─── DATA TO PROCESS ───
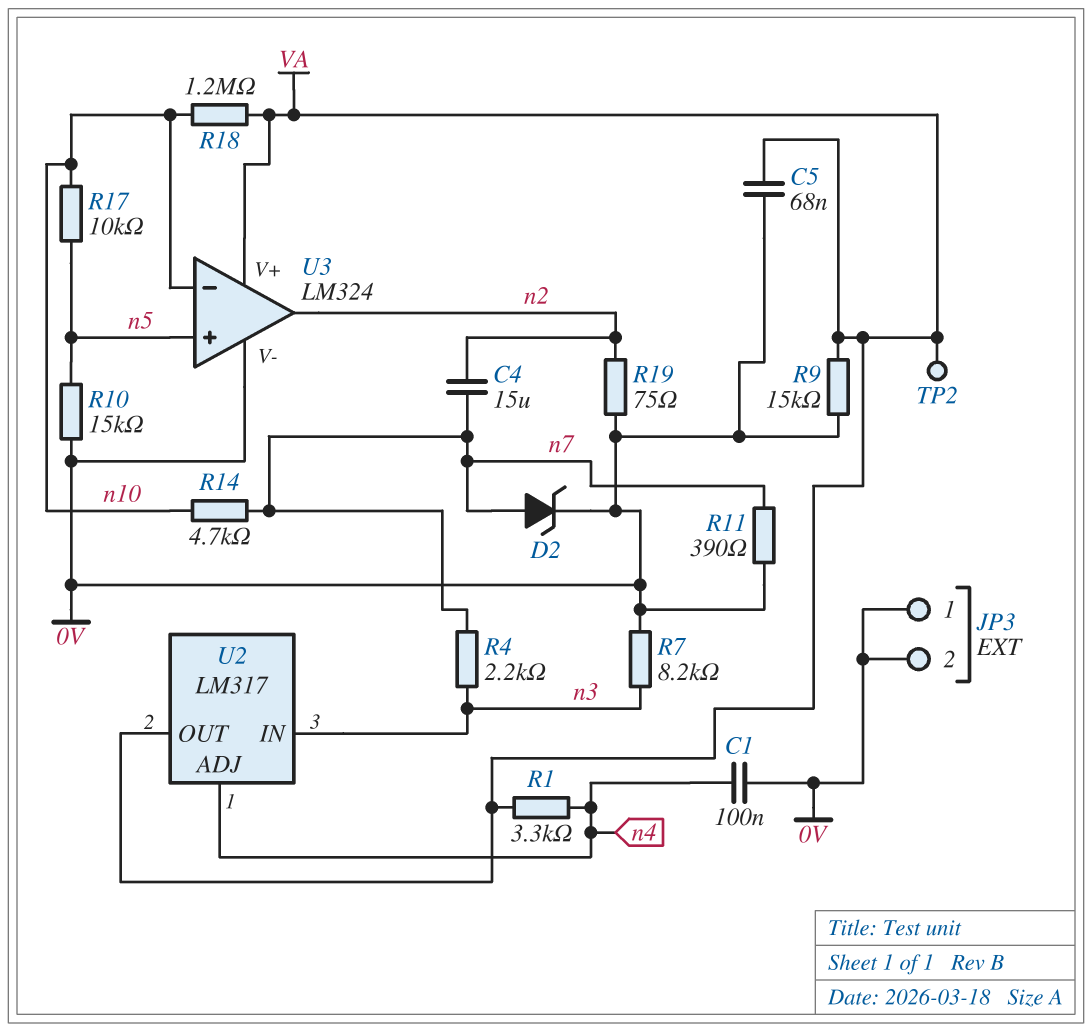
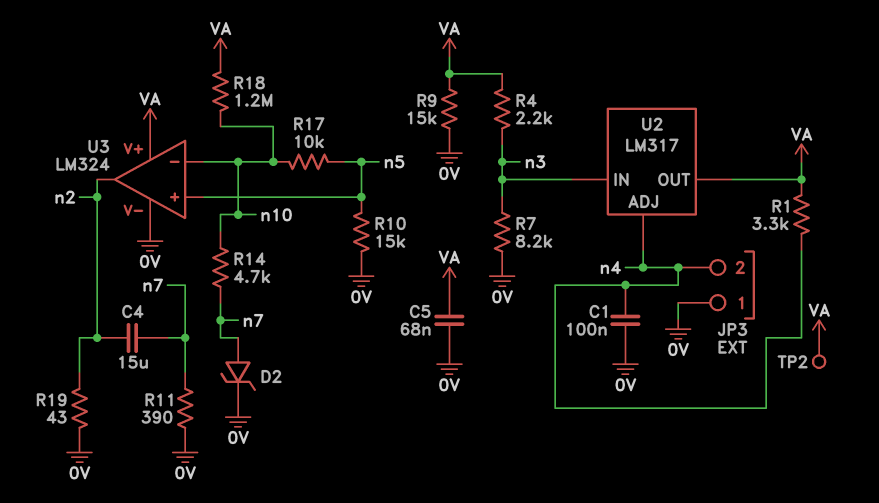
JP3 pin 2: 0V -> n4
R4: 2.2k (n3, n7) -> 2.2k (VA, n3)
R19: 75 (0V, n2) -> 43 (0V, n2)

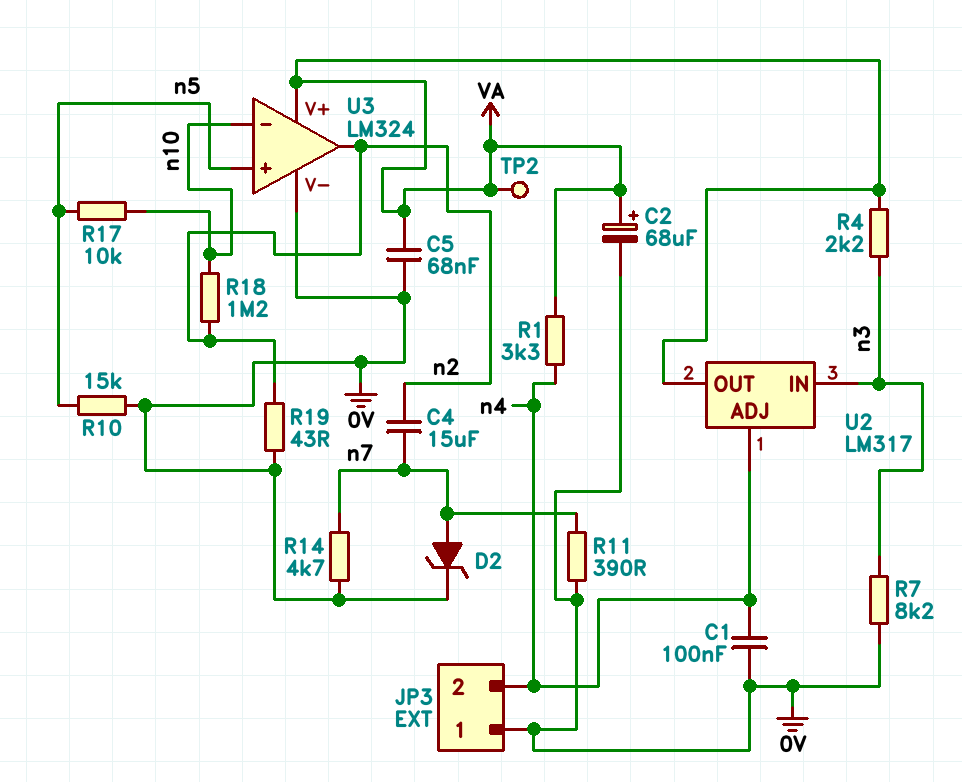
C2: none -> 68uF (plus VA, minus 0V)
R9: 15k (0V, VA) -> none
R14: 4.7k (n7, n10) -> 4.7k (0V, n7)
R18: 1.2M (VA, n10) -> 1.2M (n2, n10)

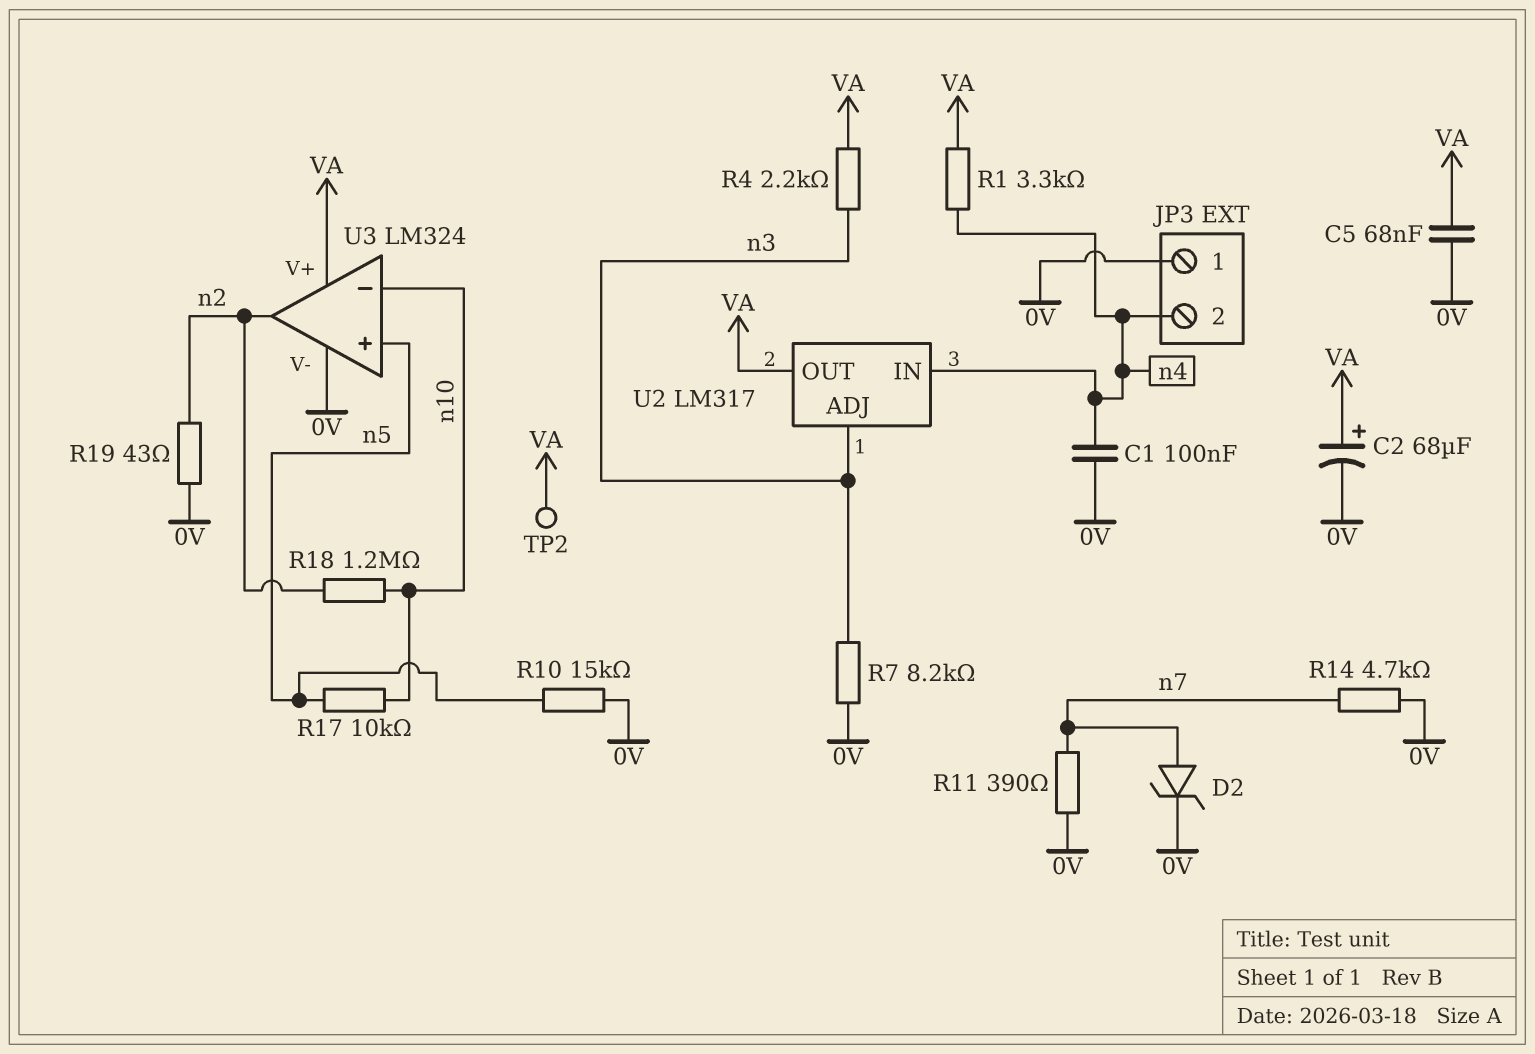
C4: 15uF (n2, n7) -> none
U2 pin ADJ: n4 -> n3
U2 pin IN: n3 -> n4

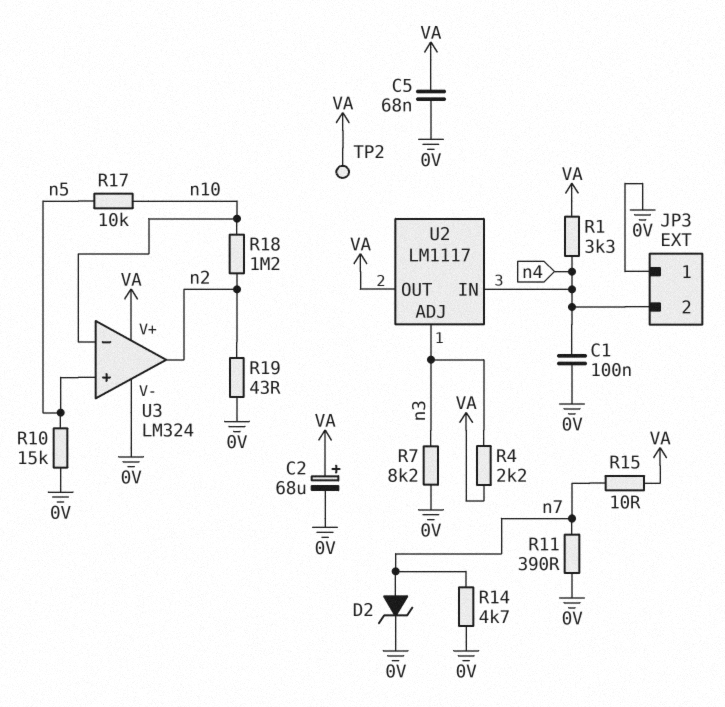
R15: none -> 10 (VA, n7)
U2: LM317 -> LM1117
───
EXERCISE DESCRIPTION -> Among the records above, find each line holding "none" and list it.

EXPECTED ANSWER ->
C2: none -> 68uF (plus VA, minus 0V)
R9: 15k (0V, VA) -> none
C4: 15uF (n2, n7) -> none
R15: none -> 10 (VA, n7)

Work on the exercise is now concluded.